Directions —
Copy the lines from the start of the records below through the line containing "D1: schottky SS14", both included, and leave out the pictures.
* * * * *
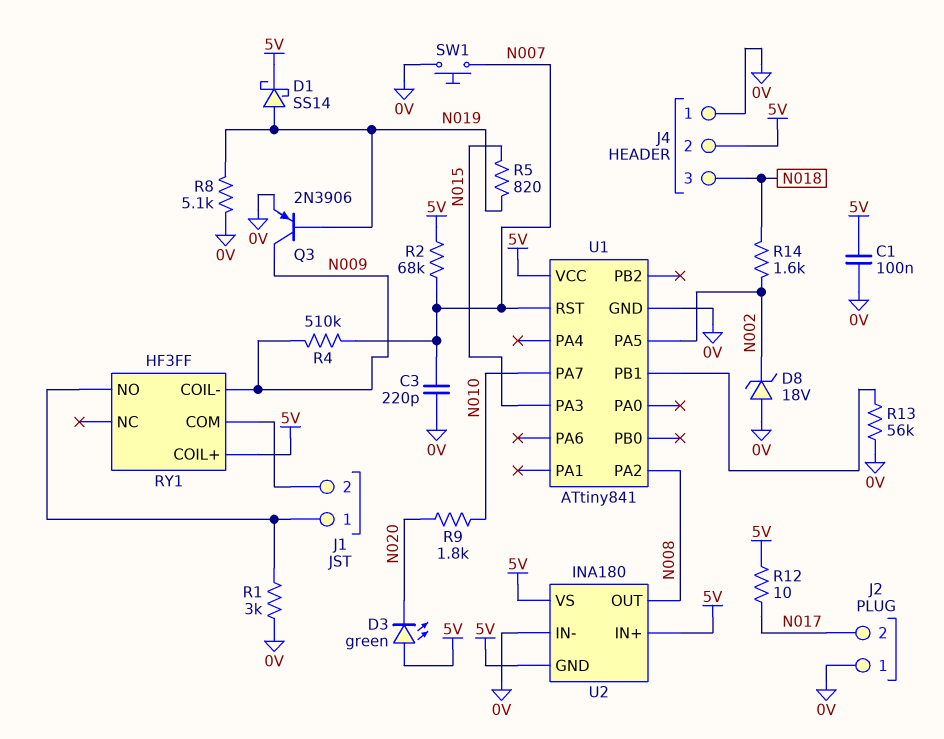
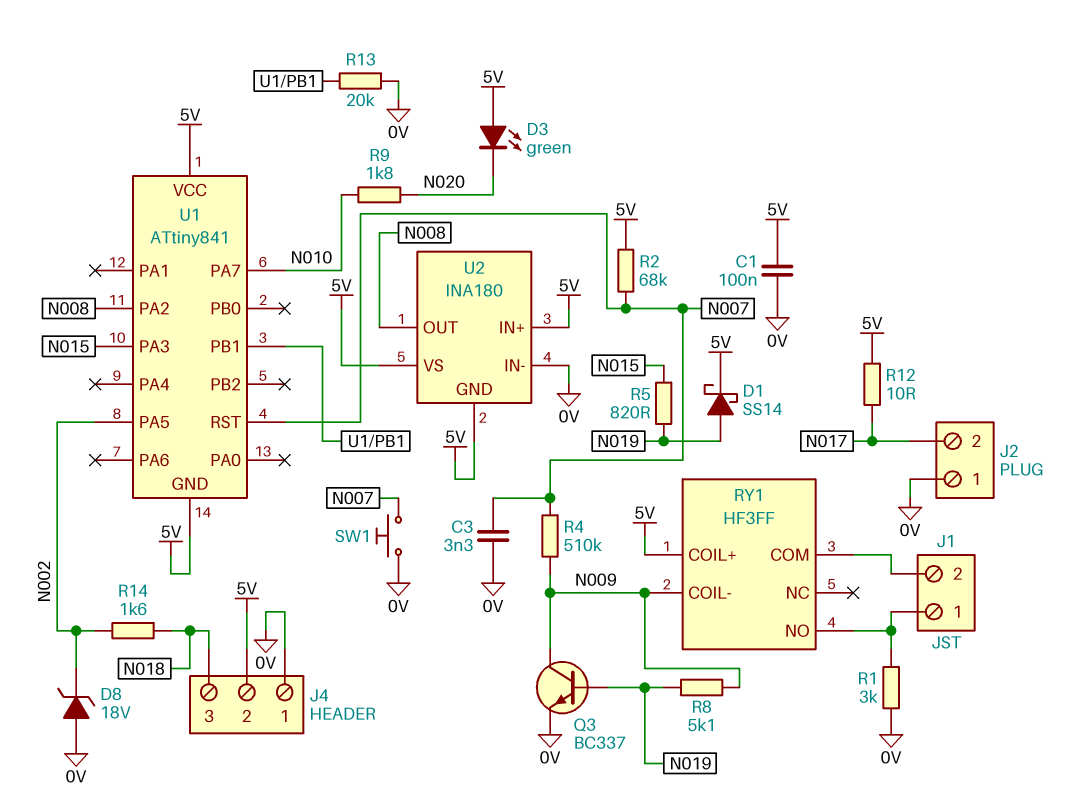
C3: 220pF (0V, N007) -> 3.3nF (0V, N007)
Q3: PNP 2N3906 (B N019, C N009, E 0V) -> NPN BC337 (B N019, C N009, E 0V)
R8: 5.1k (0V, N019) -> 5.1k (N009, N019)
R13: 56k (0V, U1/PB1) -> 20k (0V, U1/PB1)
U1 pin GND: 0V -> 5V

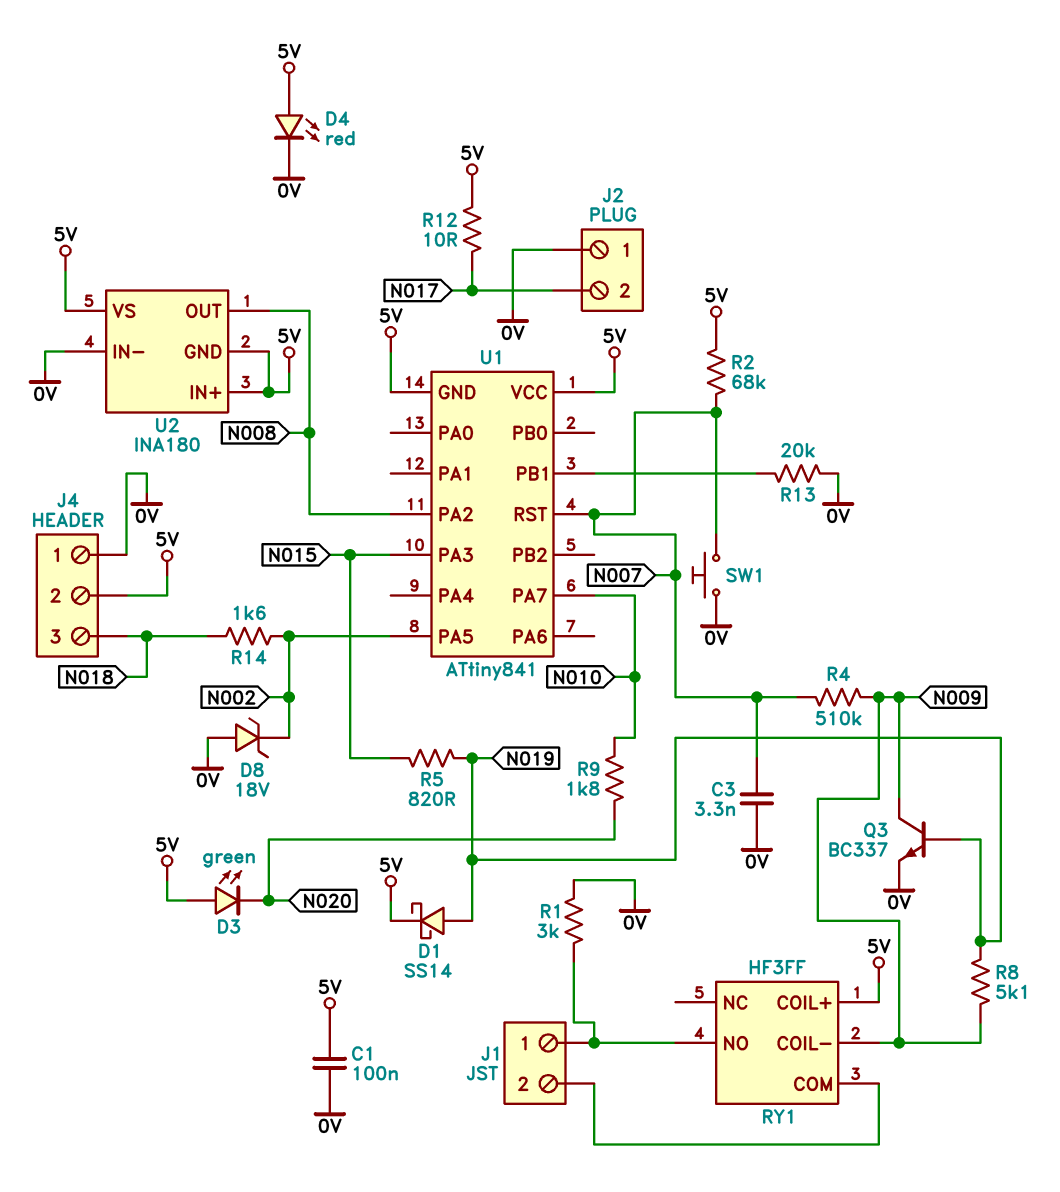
D4: none -> LED red (A 5V, K 0V)

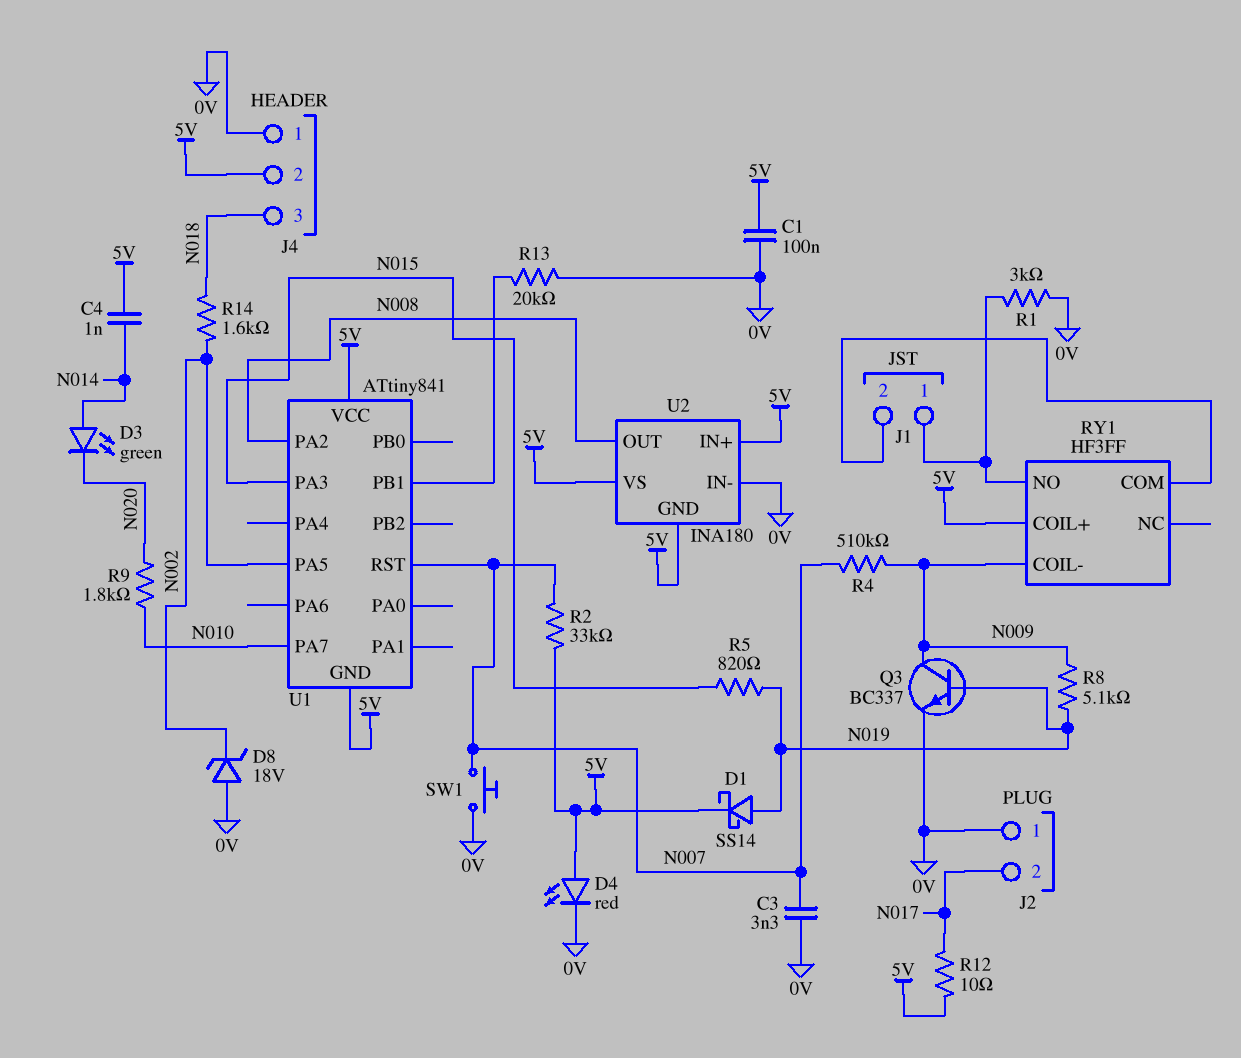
C4: none -> 1nF (5V, N014)
D3: LED green (A 5V, K N020) -> LED green (A N014, K N020)
R2: 68k (5V, N007) -> 33k (5V, N007)

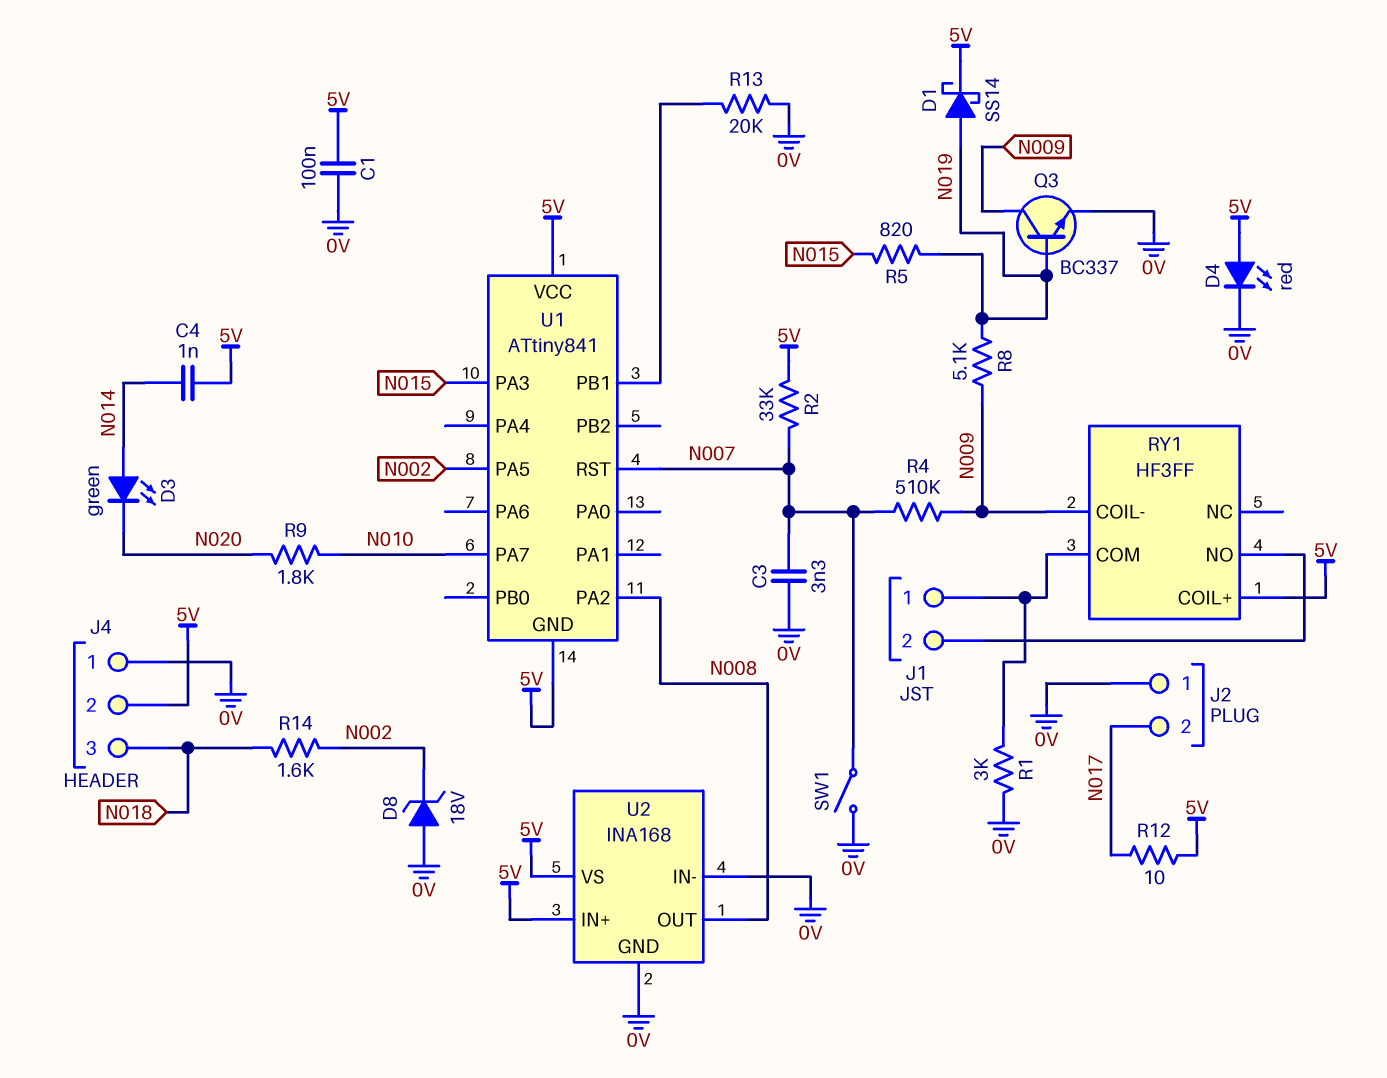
RY1 pin COM: J1/2 -> J1/1
RY1 pin NO: J1/1 -> J1/2
SW1: button (0V, N007) -> switch (0V, N007)
U2: INA180 -> INA168
U2 pin GND: 5V -> 0V

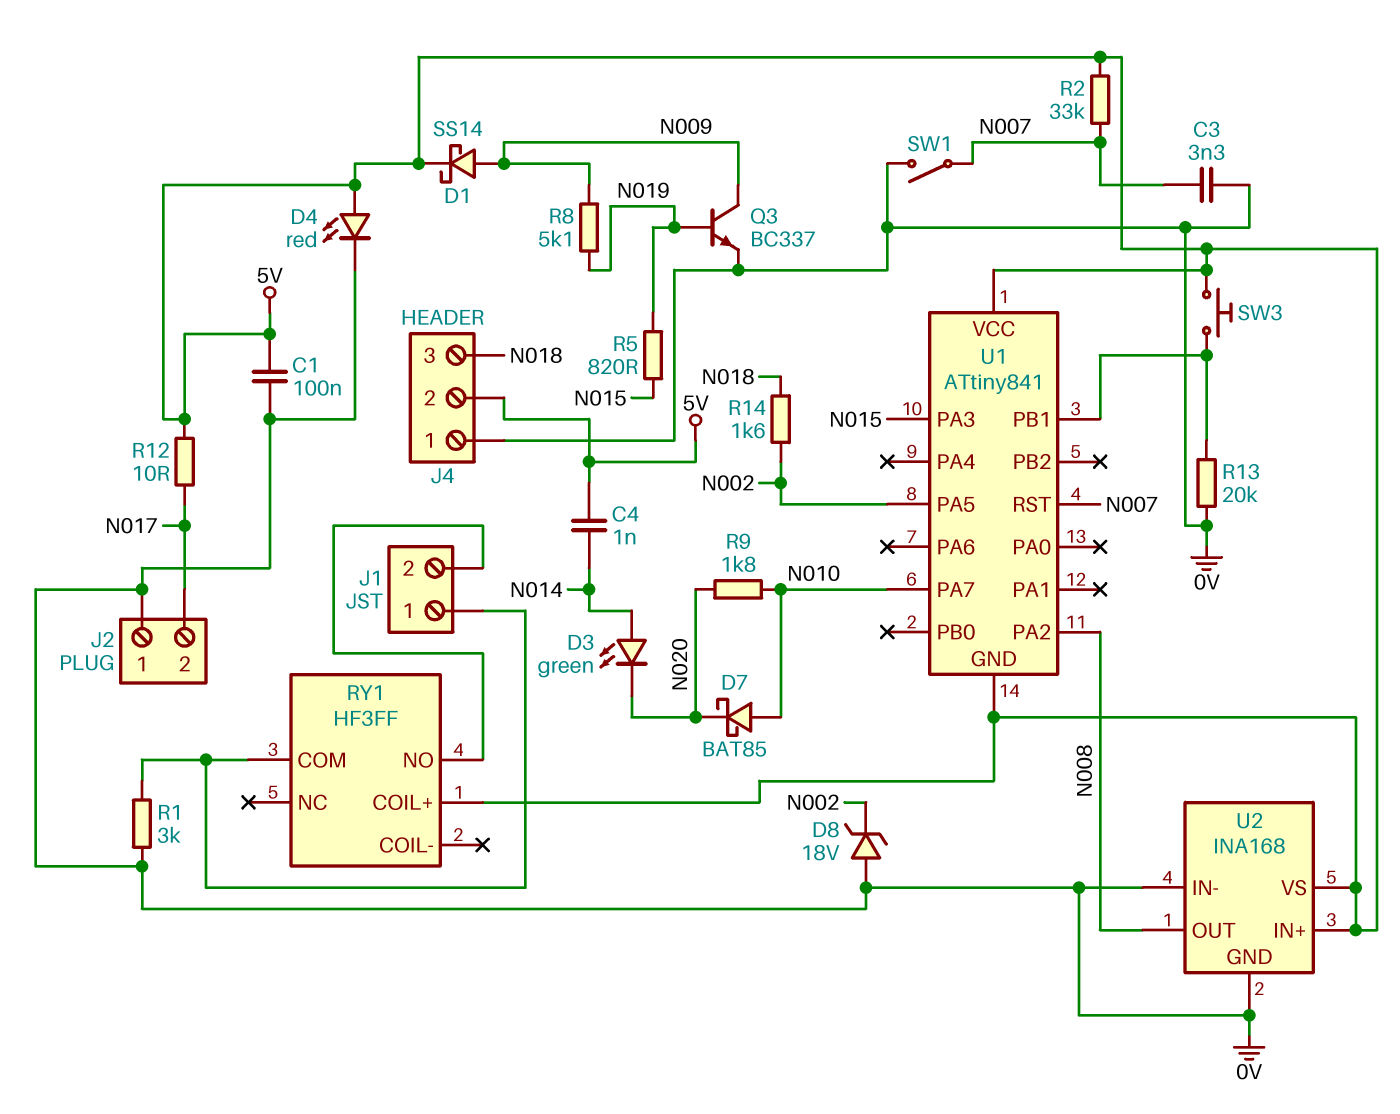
D1: schottky SS14 (A N019, K 5V) -> schottky SS14 (A N009, K 5V)
D7: none -> schottky BAT85 (A N010, K N020)
R4: 510k (N007, N009) -> none
RY1 pin COIL-: N009 -> none
SW3: none -> button (5V, U1/PB1)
* * * * *
Result —
C3: 220pF (0V, N007) -> 3.3nF (0V, N007)
Q3: PNP 2N3906 (B N019, C N009, E 0V) -> NPN BC337 (B N019, C N009, E 0V)
R8: 5.1k (0V, N019) -> 5.1k (N009, N019)
R13: 56k (0V, U1/PB1) -> 20k (0V, U1/PB1)
U1 pin GND: 0V -> 5V

D4: none -> LED red (A 5V, K 0V)

C4: none -> 1nF (5V, N014)
D3: LED green (A 5V, K N020) -> LED green (A N014, K N020)
R2: 68k (5V, N007) -> 33k (5V, N007)

RY1 pin COM: J1/2 -> J1/1
RY1 pin NO: J1/1 -> J1/2
SW1: button (0V, N007) -> switch (0V, N007)
U2: INA180 -> INA168
U2 pin GND: 5V -> 0V

D1: schottky SS14 (A N019, K 5V) -> schottky SS14 (A N009, K 5V)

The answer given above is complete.